-------- DATA FOR THIS EXERCISE
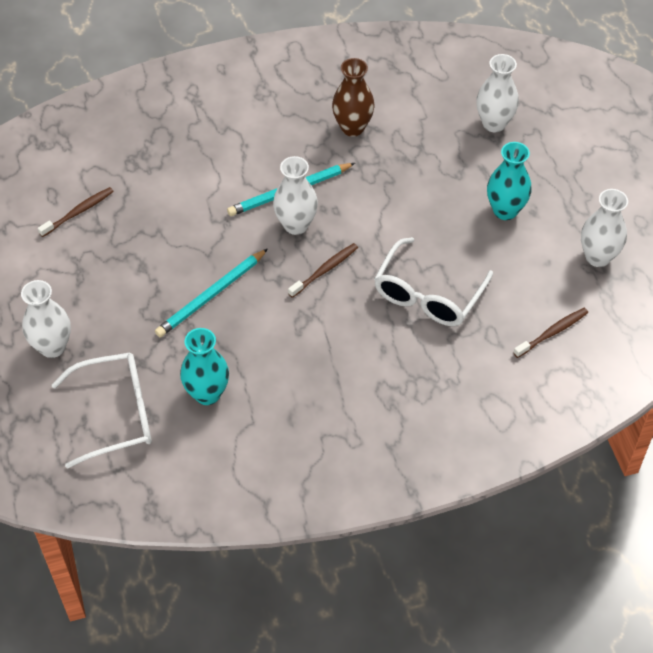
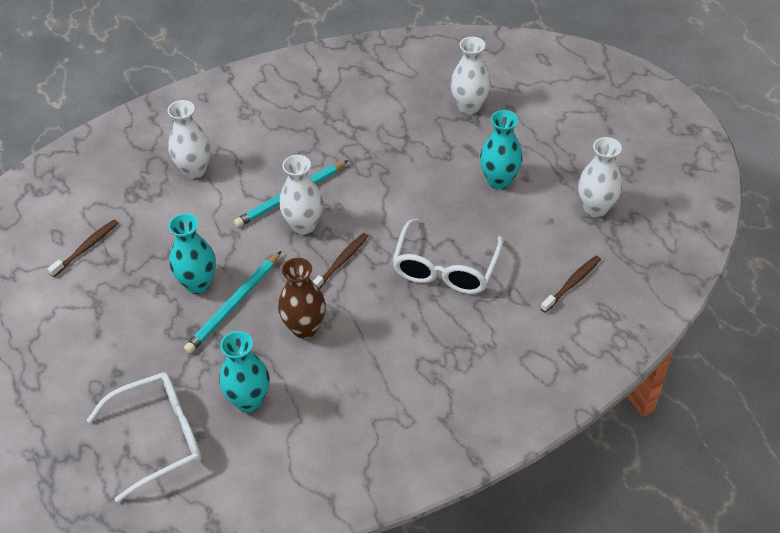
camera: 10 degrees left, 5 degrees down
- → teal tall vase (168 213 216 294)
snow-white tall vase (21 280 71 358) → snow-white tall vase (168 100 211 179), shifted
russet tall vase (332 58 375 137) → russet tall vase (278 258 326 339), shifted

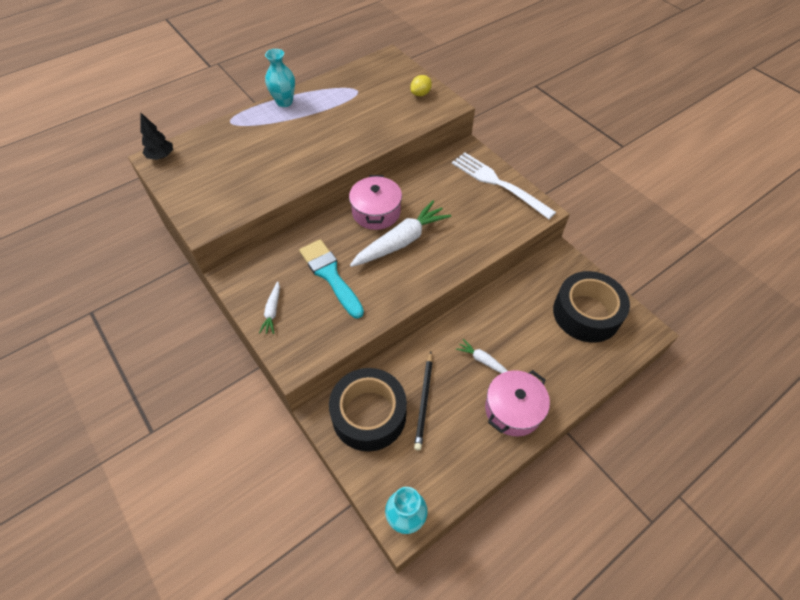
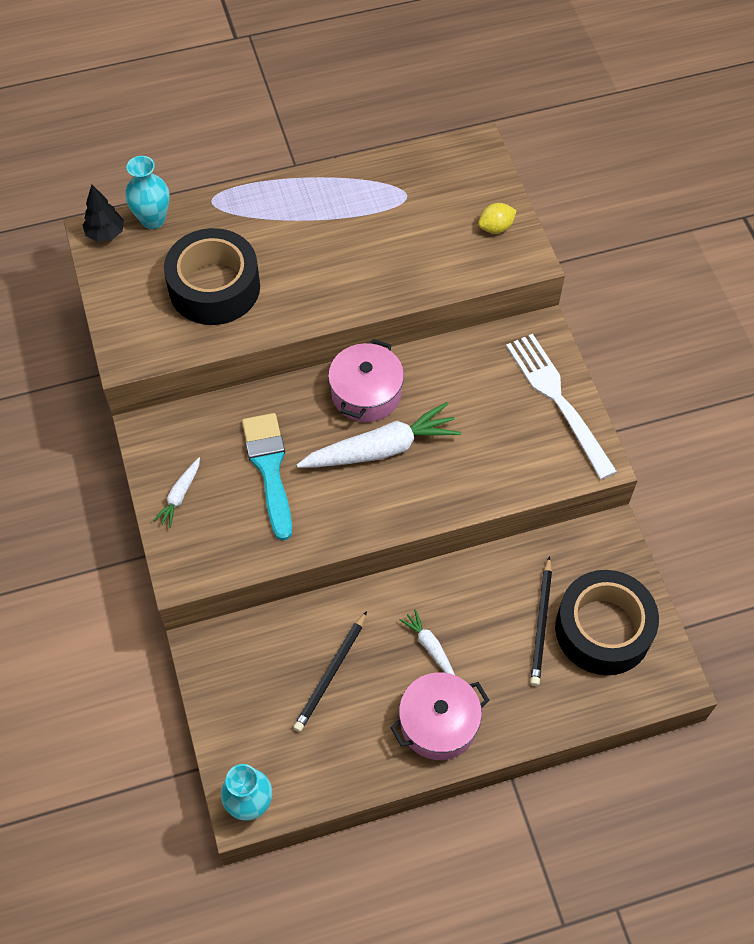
camera: 20 degrees right, 5 degrees up
- → ebony wooden pencil (530 556 552 686)
teal tall vase (265 49 295 107) → teal tall vase (125 156 170 229), shifted
ebony roll of tape (329 368 407 451) → ebony roll of tape (164 228 260 325), shifted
----------------
**TASK TO COMPLETE:**
Every line that includes "shifted" must be copied from the material above.

**EXERCISE RESULT:**
snow-white tall vase (21 280 71 358) → snow-white tall vase (168 100 211 179), shifted
russet tall vase (332 58 375 137) → russet tall vase (278 258 326 339), shifted
teal tall vase (265 49 295 107) → teal tall vase (125 156 170 229), shifted
ebony roll of tape (329 368 407 451) → ebony roll of tape (164 228 260 325), shifted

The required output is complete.